Object change descriptions

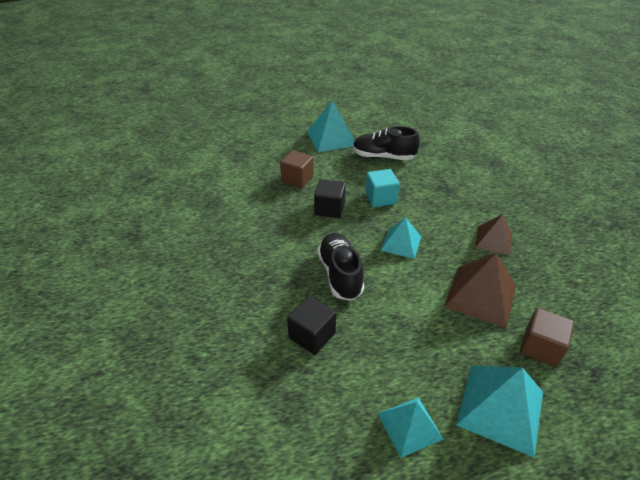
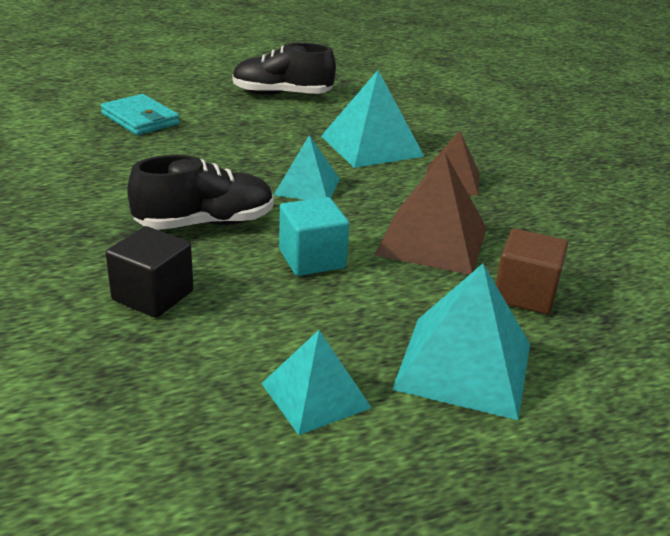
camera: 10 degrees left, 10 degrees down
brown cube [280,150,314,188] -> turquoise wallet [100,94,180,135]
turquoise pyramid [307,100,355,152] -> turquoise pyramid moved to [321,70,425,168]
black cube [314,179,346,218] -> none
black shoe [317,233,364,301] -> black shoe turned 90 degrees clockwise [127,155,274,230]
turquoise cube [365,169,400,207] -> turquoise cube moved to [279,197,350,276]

About this task: Repeat exactly, and only, the lines of the records above, starting with the line that contains "black shoe [317,233,364,301]" and ending with the final line, both included.

Finished task:
black shoe [317,233,364,301] -> black shoe turned 90 degrees clockwise [127,155,274,230]
turquoise cube [365,169,400,207] -> turquoise cube moved to [279,197,350,276]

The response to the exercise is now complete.